══ Data for this exercise ══
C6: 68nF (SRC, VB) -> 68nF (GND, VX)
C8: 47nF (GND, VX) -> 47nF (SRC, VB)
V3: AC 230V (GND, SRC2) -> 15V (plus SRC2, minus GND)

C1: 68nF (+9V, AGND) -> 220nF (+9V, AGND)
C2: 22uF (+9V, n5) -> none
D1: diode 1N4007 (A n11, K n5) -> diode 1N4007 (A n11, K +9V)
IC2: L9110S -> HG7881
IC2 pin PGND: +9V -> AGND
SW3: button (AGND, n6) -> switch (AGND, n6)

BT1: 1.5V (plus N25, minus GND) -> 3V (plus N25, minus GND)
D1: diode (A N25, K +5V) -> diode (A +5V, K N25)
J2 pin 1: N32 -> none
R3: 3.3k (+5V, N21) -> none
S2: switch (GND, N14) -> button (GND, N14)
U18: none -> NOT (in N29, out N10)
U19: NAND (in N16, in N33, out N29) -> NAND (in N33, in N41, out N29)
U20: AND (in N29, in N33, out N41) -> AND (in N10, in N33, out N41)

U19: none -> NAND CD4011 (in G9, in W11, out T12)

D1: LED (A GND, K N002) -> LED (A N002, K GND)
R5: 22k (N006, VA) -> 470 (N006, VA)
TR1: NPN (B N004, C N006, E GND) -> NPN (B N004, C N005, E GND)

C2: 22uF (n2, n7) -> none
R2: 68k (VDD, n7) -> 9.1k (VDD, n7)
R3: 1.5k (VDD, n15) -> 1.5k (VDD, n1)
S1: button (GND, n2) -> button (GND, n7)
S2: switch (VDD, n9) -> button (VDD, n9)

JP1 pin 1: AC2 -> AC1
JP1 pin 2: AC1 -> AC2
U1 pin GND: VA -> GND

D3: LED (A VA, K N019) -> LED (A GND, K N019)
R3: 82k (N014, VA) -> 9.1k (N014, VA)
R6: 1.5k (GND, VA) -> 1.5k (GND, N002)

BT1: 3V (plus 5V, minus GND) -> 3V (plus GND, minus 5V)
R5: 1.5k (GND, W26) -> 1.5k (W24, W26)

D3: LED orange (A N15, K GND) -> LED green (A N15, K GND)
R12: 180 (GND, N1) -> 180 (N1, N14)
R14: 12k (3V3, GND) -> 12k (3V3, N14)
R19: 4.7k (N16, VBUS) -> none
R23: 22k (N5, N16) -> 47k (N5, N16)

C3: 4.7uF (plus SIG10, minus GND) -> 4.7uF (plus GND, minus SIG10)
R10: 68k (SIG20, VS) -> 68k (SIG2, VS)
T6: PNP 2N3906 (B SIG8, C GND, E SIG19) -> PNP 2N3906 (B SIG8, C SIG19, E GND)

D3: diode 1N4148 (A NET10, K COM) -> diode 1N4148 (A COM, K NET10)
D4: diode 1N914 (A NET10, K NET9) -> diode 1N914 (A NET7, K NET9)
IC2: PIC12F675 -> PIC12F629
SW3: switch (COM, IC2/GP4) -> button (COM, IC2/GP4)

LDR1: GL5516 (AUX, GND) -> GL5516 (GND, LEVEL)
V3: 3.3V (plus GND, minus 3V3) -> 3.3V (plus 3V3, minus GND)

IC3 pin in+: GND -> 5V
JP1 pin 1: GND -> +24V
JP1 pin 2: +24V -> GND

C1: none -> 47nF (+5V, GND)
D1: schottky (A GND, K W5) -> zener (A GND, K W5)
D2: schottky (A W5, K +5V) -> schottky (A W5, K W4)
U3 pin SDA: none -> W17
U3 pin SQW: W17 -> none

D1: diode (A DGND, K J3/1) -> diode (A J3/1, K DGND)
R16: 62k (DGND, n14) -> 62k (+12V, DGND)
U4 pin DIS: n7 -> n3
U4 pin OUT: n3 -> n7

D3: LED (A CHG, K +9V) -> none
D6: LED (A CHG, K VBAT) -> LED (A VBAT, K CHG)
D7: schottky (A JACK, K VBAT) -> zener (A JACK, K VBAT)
═══
*Assigned task:* Please give an exact copy of the lines above, beginning with the line containing "IC2: L9110S -> HG7881" and running through the line containing "R5: 22k (N006, VA) -> 470 (N006, VA)", and of no other lines.

*Solution for this problem:*
IC2: L9110S -> HG7881
IC2 pin PGND: +9V -> AGND
SW3: button (AGND, n6) -> switch (AGND, n6)

BT1: 1.5V (plus N25, minus GND) -> 3V (plus N25, minus GND)
D1: diode (A N25, K +5V) -> diode (A +5V, K N25)
J2 pin 1: N32 -> none
R3: 3.3k (+5V, N21) -> none
S2: switch (GND, N14) -> button (GND, N14)
U18: none -> NOT (in N29, out N10)
U19: NAND (in N16, in N33, out N29) -> NAND (in N33, in N41, out N29)
U20: AND (in N29, in N33, out N41) -> AND (in N10, in N33, out N41)

U19: none -> NAND CD4011 (in G9, in W11, out T12)

D1: LED (A GND, K N002) -> LED (A N002, K GND)
R5: 22k (N006, VA) -> 470 (N006, VA)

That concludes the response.